Coordinate-based object records:
━━━━━━━━━━━━━━━━━━━━
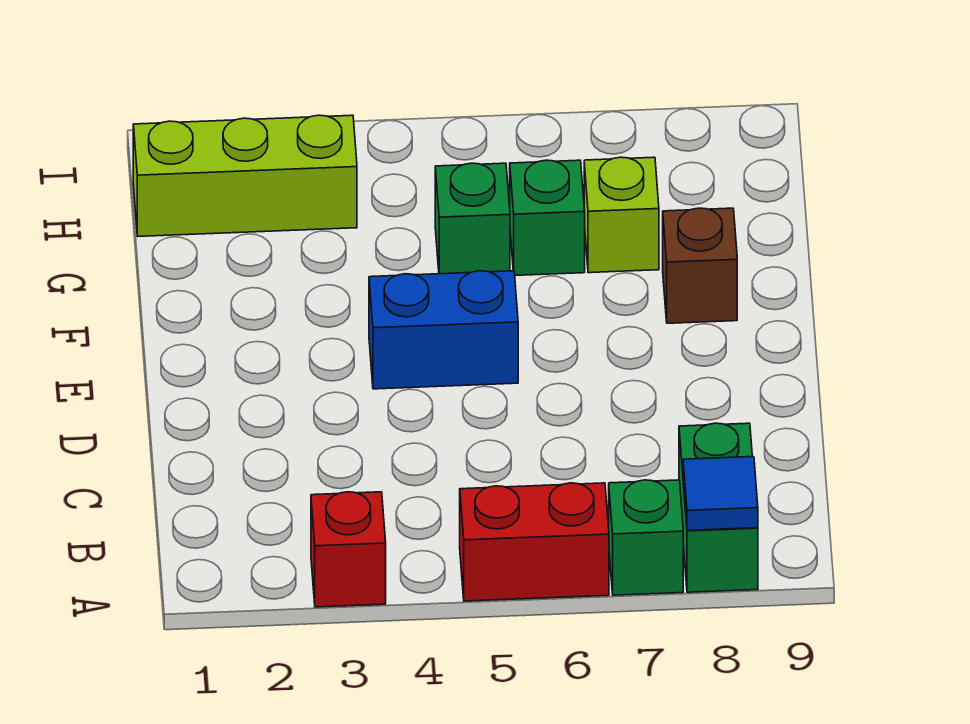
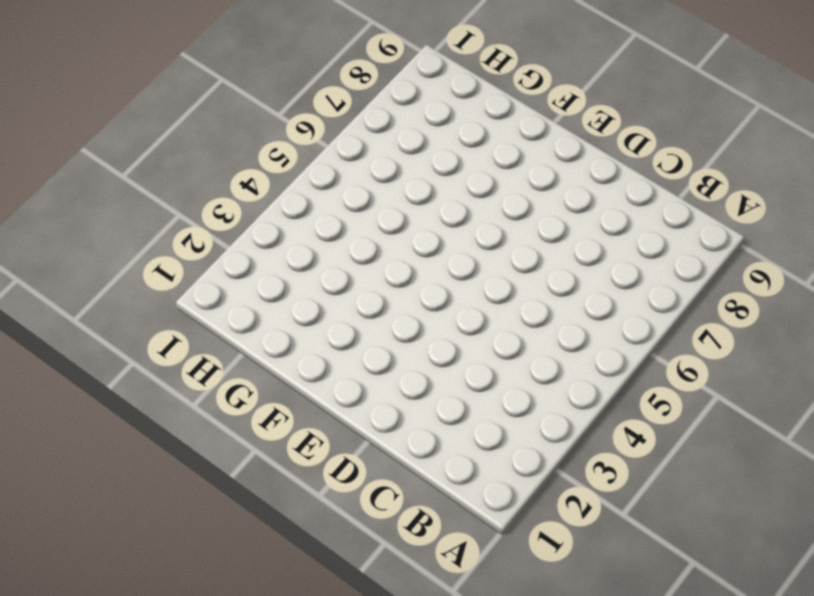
none -> red brick A3 level 1
none -> red brick A5:A6 level 1

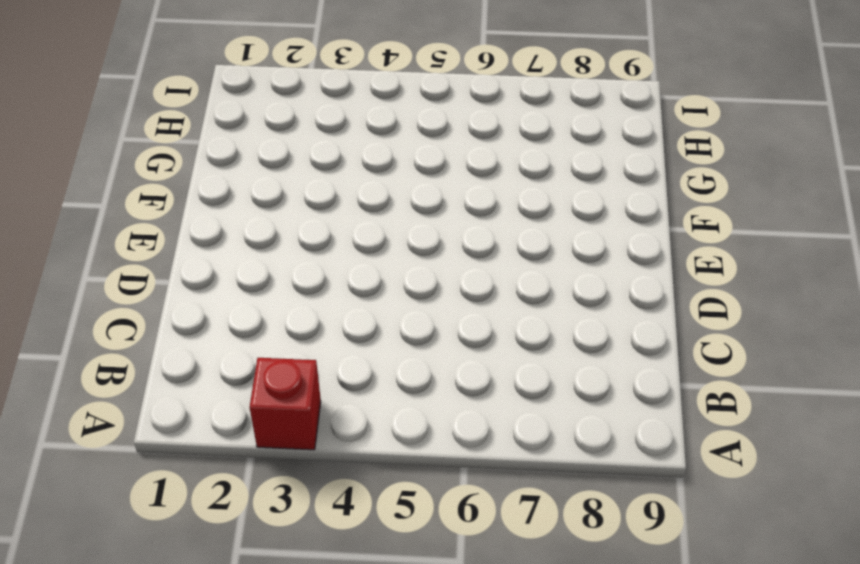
none -> red brick A5:A6 level 1
none -> green brick A7 level 1

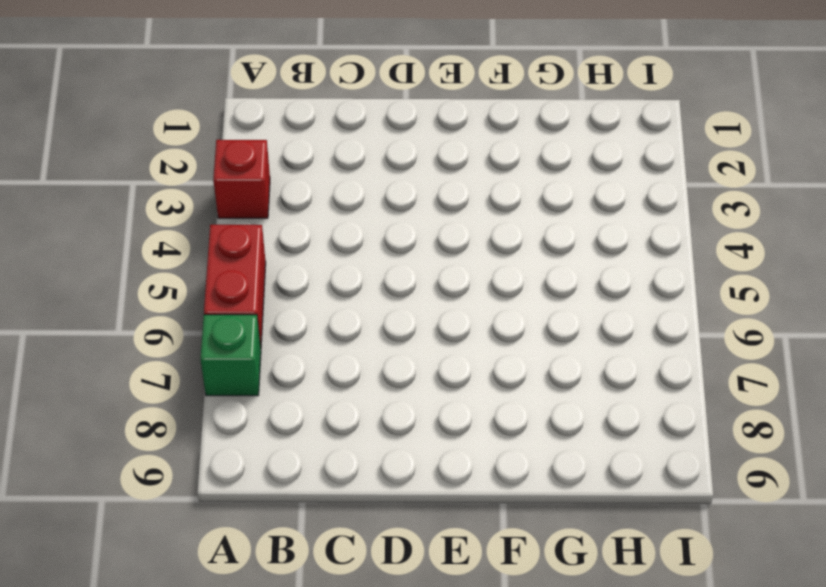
none -> green brick A8:B8 level 1
none -> blue brick E4:E5 level 1

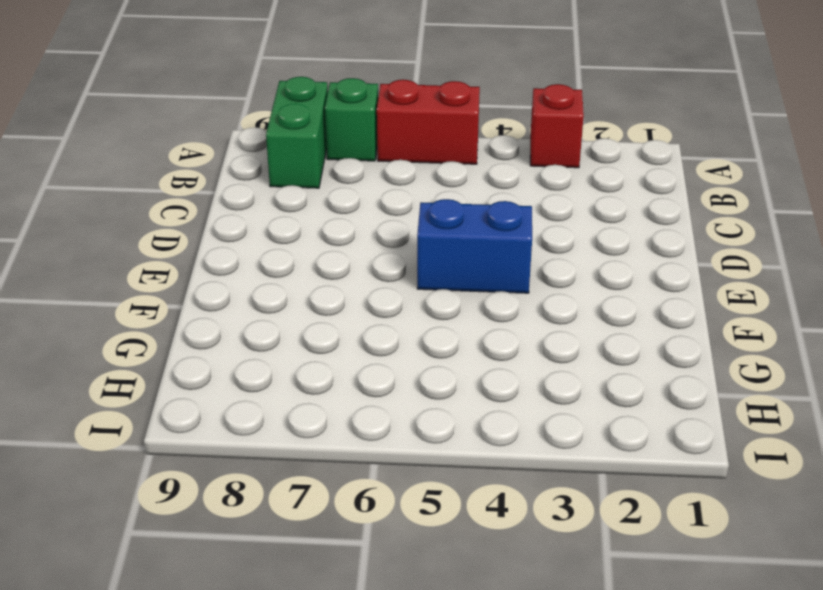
none -> brown brick F8 level 1
none -> green brick G5 level 1

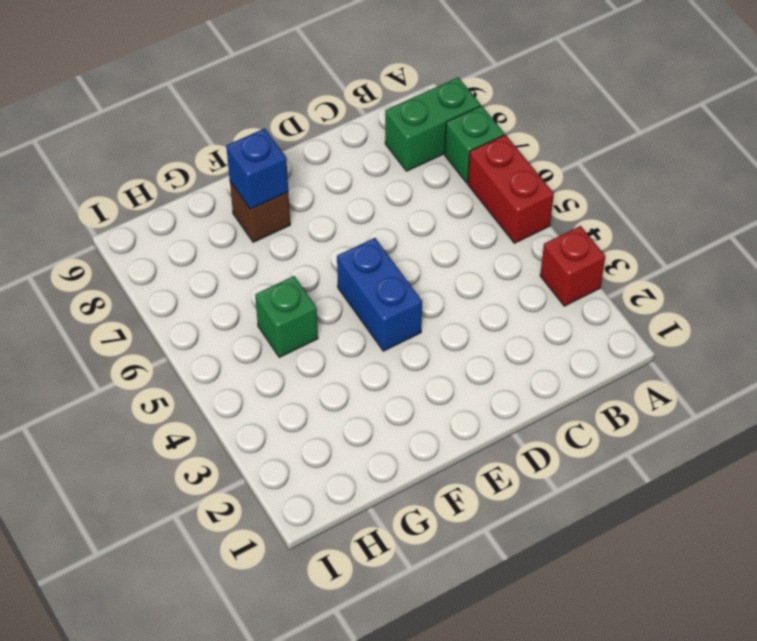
blue brick F8 level 2 -> none
none -> green brick G6 level 1
none -> lime brick G7 level 1

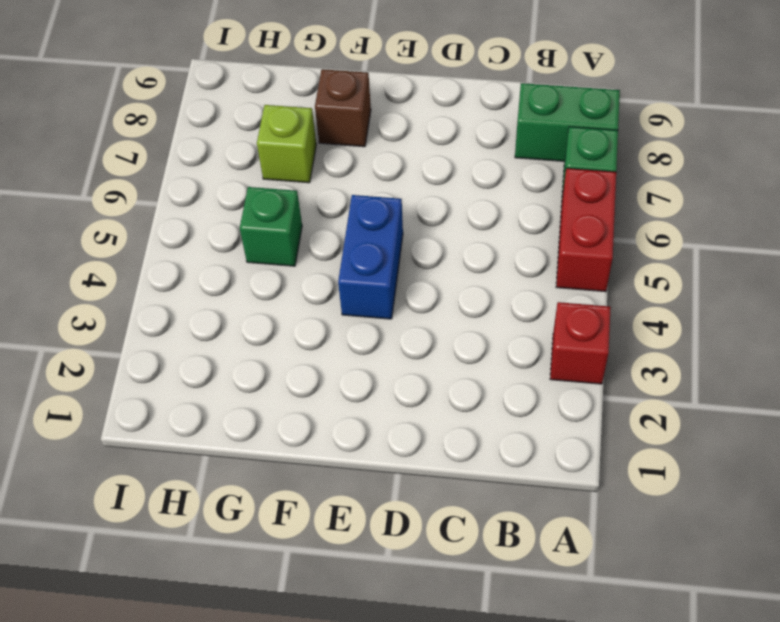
none -> green brick G6 level 1
none -> lime brick H1:H3 level 1

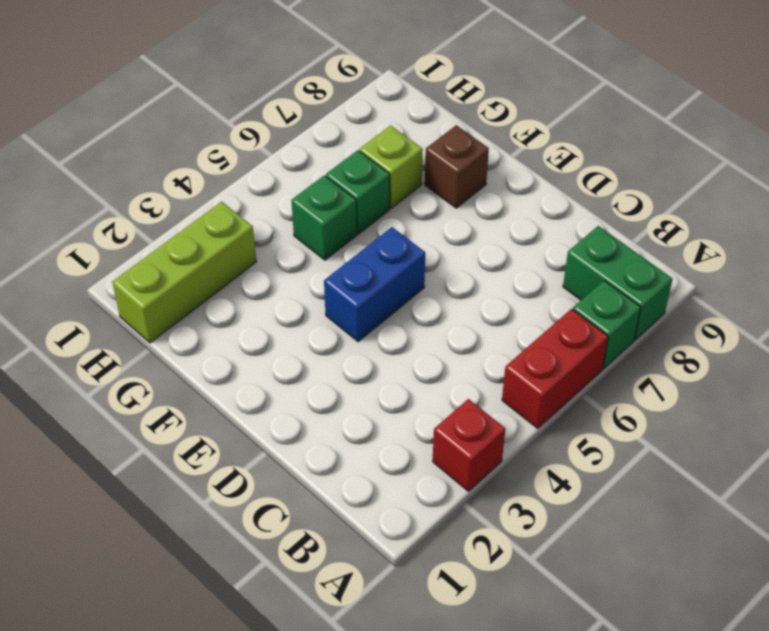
none -> blue tile A8 level 2

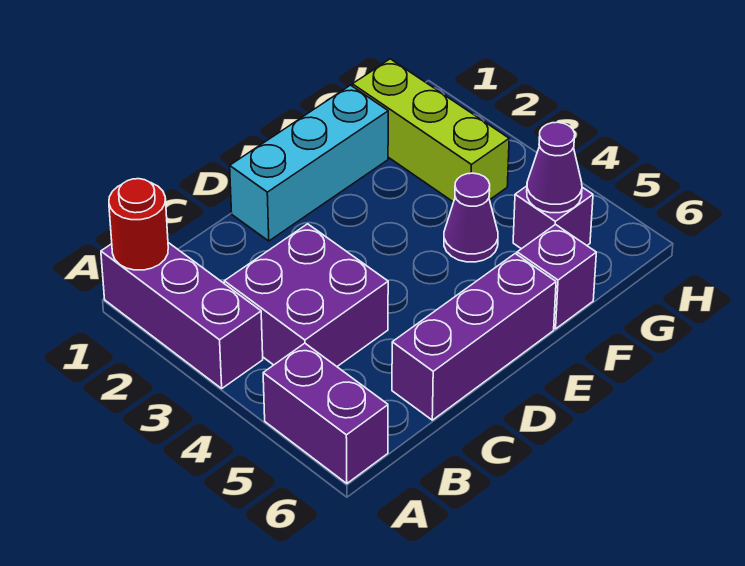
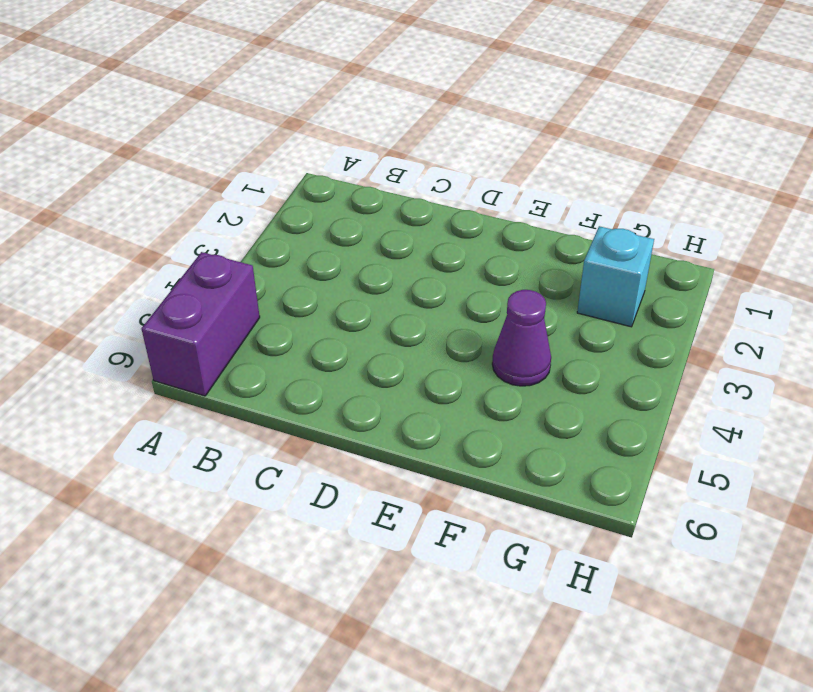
cyan brick G2 level 1 -> lime brick G1:G3 level 1
none -> purple brick A1:A3 level 1
none -> purple brick B3:C4 level 1

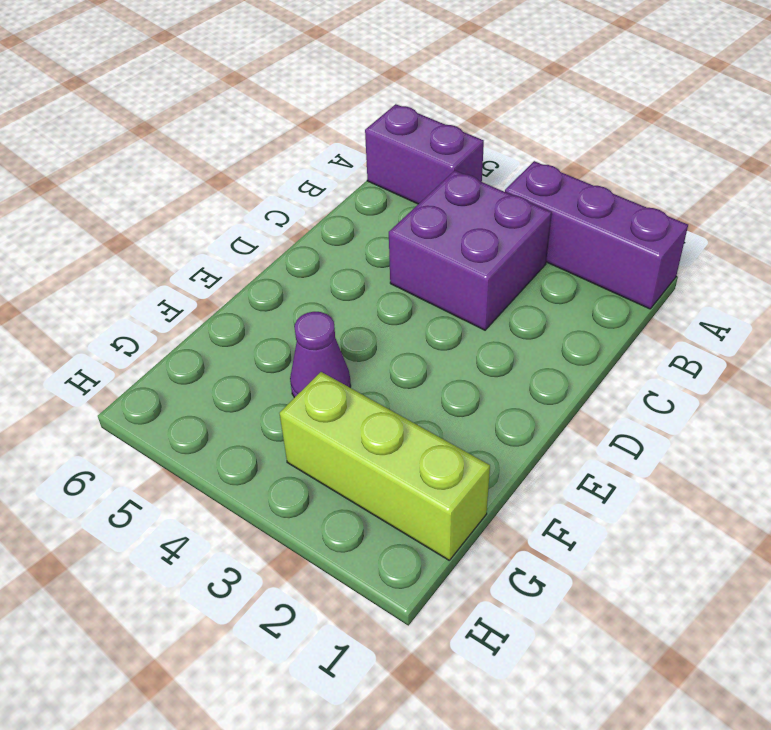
none -> purple brick C6:E6 level 1
none -> cyan brick D1:F1 level 1

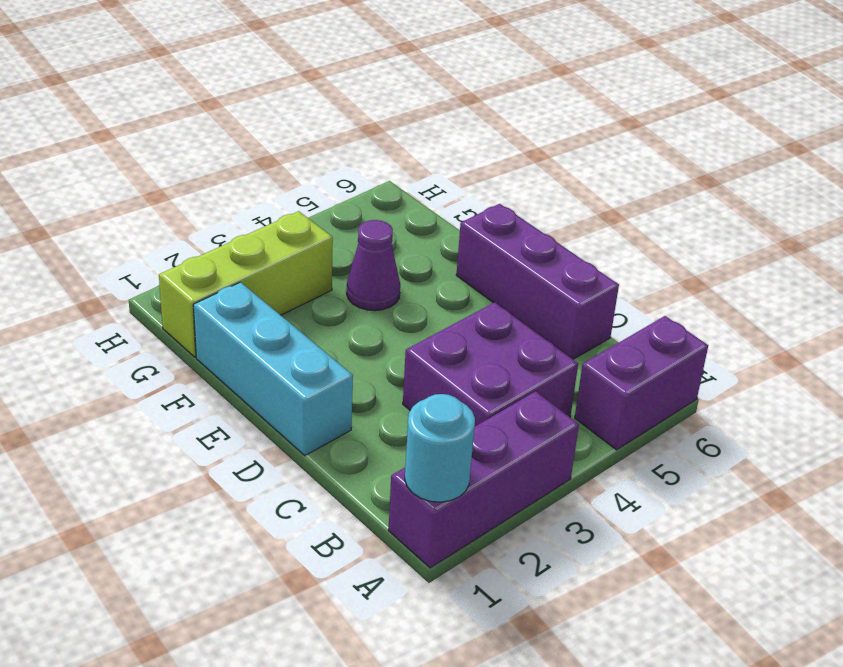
cyan round brick A1 level 2 -> red round brick A1 level 2
none -> purple brick F6 level 1
none -> purple brick G5 level 1

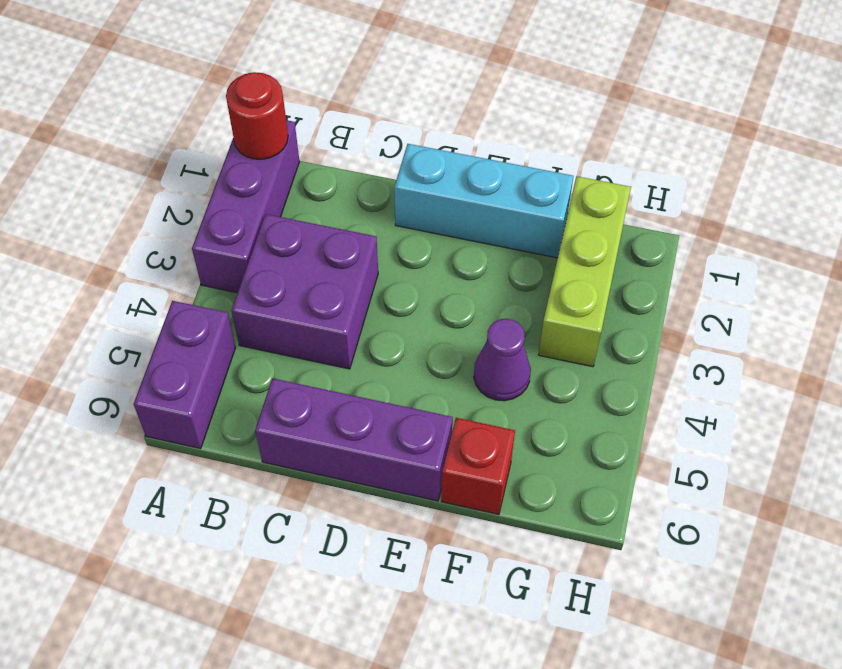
red brick F6 level 1 -> purple brick F6 level 1
none -> purple brick G5 level 1
none -> purple cone G5 level 2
━━━━━━━━━━━━━━━━━━━━
TASK
Return every line of the data above in which "cyan" appears.

SOLVED EXERCISE
cyan brick G2 level 1 -> lime brick G1:G3 level 1
none -> cyan brick D1:F1 level 1
cyan round brick A1 level 2 -> red round brick A1 level 2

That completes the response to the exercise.